AVAILABLE DATA:
%%

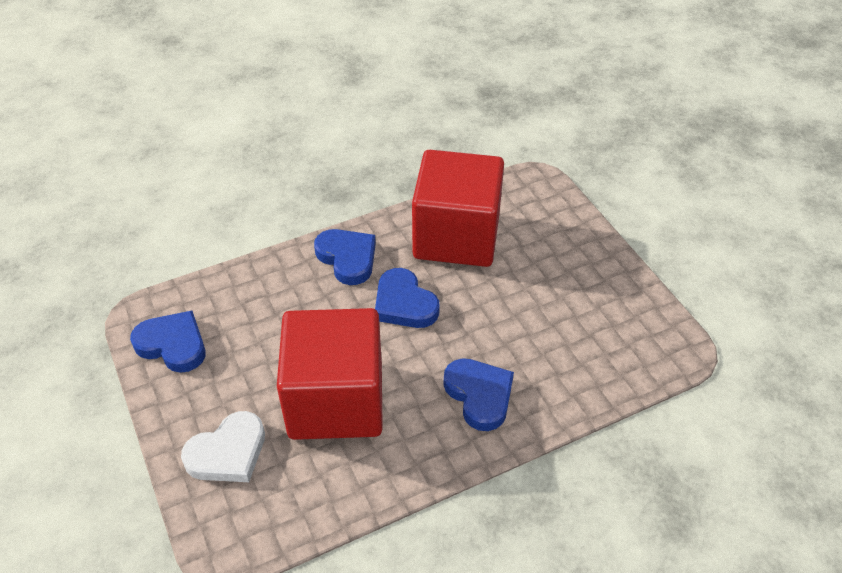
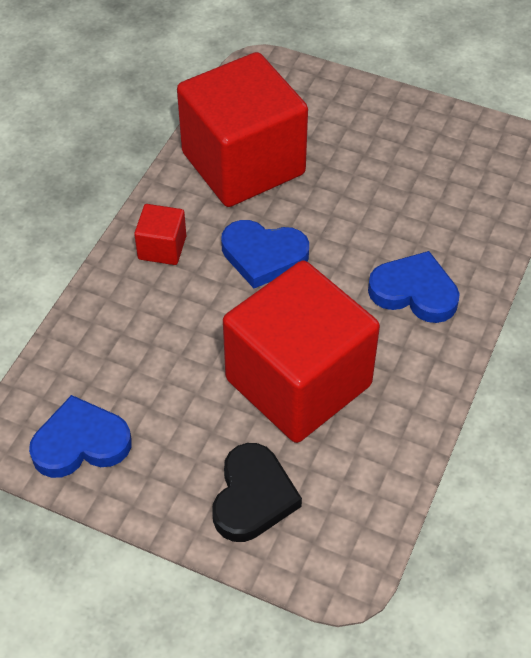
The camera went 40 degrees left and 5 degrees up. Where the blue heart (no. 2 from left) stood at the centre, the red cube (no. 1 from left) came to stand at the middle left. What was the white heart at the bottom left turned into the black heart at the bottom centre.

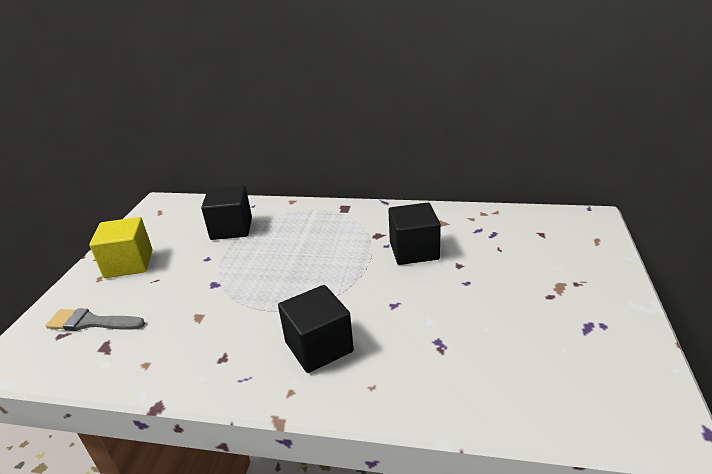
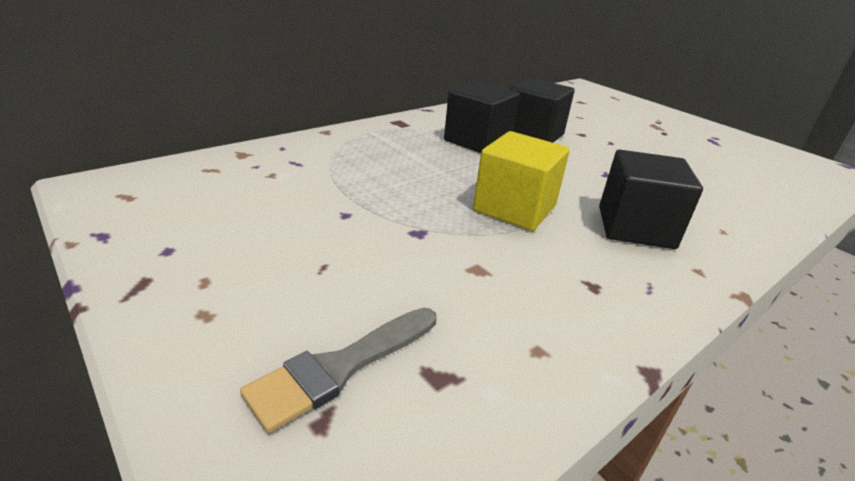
The camera went 55 degrees left and 0 degrees up. The black cube (no. 1 from left) ended up elsewhere, having gone from the middle left to the top centre. The yellow cube ended up elsewhere, having gone from the middle left to the centre.

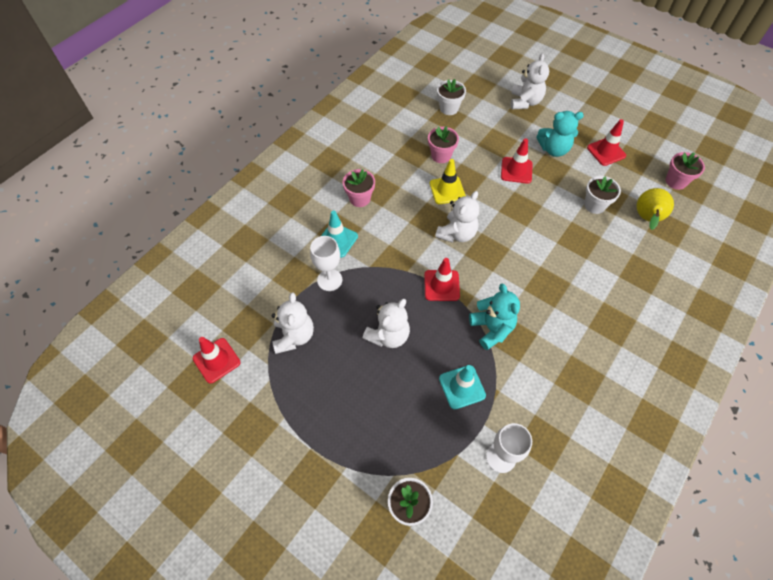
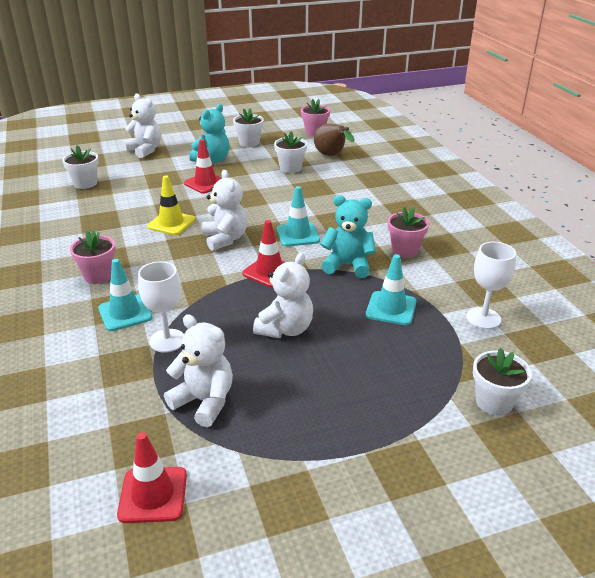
The camera went 55 degrees left and 25 degrees down. Where the red traffic cone (no. 4 from left) stood at the top right, the white flower pot (no. 2 from left) came to stand at the top centre. The pink flower pot (no. 2 from left in the first image) ended up elsewhere, having gone from the top centre to the middle right. What was the yellow pear at the middle right turned into the brown pear at the top centre. The white teddy bear (no. 2 from left in the first image) at the centre ended up facing another way, 45 degrees clockwise from before. The second view gained the turquoise traffic cone (no. 2 from left) at the centre.

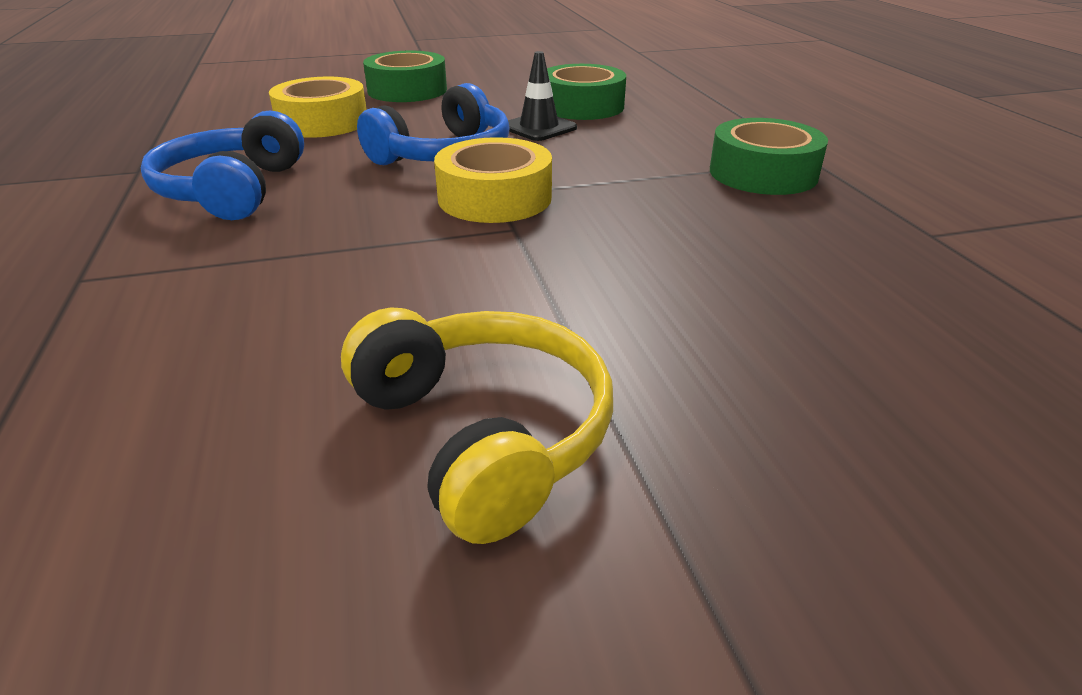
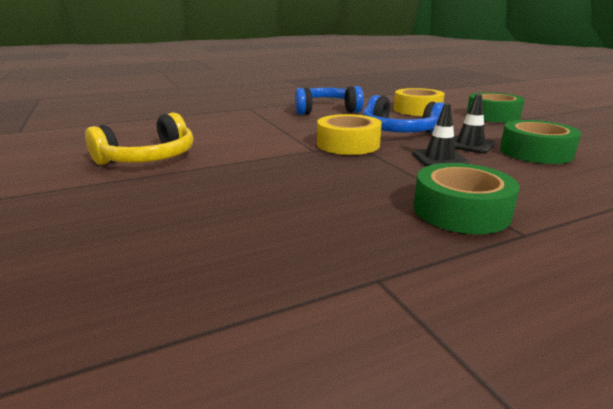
The camera went 80 degrees right and 10 degrees down. The second view gained the black traffic cone (no. 1 from left) at the top right.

%%

Reproduce the listing above from the line that holds "The camera went 55 degrees left and 0" through the line that holds "The camera went 55 degrees left and 25", both included, with the pictures left out.

The camera went 55 degrees left and 0 degrees up. The black cube (no. 1 from left) ended up elsewhere, having gone from the middle left to the top centre. The yellow cube ended up elsewhere, having gone from the middle left to the centre.

The camera went 55 degrees left and 25 degrees down. Where the red traffic cone (no. 4 from left) stood at the top right, the white flower pot (no. 2 from left) came to stand at the top centre. The pink flower pot (no. 2 from left in the first image) ended up elsewhere, having gone from the top centre to the middle right. What was the yellow pear at the middle right turned into the brown pear at the top centre. The white teddy bear (no. 2 from left in the first image) at the centre ended up facing another way, 45 degrees clockwise from before. The second view gained the turquoise traffic cone (no. 2 from left) at the centre.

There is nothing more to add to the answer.